_SUPPLIED MATERIAL_
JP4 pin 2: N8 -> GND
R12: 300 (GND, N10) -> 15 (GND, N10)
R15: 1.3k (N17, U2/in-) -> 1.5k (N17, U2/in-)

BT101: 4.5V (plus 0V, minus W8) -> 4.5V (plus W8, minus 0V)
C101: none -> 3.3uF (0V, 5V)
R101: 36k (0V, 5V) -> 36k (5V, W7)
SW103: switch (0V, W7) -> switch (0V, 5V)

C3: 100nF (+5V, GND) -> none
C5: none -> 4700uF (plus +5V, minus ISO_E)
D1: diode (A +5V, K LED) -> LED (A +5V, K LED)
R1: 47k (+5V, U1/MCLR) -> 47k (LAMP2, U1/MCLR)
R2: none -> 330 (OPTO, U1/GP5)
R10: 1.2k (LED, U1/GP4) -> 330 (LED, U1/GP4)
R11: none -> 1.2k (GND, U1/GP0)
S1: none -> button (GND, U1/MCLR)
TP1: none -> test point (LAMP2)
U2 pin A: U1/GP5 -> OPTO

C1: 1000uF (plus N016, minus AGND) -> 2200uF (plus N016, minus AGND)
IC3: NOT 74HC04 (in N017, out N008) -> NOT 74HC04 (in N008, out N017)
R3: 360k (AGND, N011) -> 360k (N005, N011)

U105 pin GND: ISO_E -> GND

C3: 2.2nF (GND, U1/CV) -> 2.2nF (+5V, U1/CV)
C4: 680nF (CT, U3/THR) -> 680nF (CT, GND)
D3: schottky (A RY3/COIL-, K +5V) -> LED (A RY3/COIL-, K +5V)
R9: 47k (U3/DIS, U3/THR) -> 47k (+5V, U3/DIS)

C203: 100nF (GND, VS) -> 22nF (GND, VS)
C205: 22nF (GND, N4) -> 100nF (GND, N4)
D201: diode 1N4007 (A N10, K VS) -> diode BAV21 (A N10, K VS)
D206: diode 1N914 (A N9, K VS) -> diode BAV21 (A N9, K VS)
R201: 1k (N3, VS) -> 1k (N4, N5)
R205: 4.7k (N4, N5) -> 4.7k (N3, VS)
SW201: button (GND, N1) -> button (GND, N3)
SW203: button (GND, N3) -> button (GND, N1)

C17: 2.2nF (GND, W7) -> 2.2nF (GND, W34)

_INSTRUCTIONS TO FOLLOW_
Filter on the word "button": copy each matching line from the entries above.

_FINAL ANSWER_
S1: none -> button (GND, U1/MCLR)
SW201: button (GND, N1) -> button (GND, N3)
SW203: button (GND, N3) -> button (GND, N1)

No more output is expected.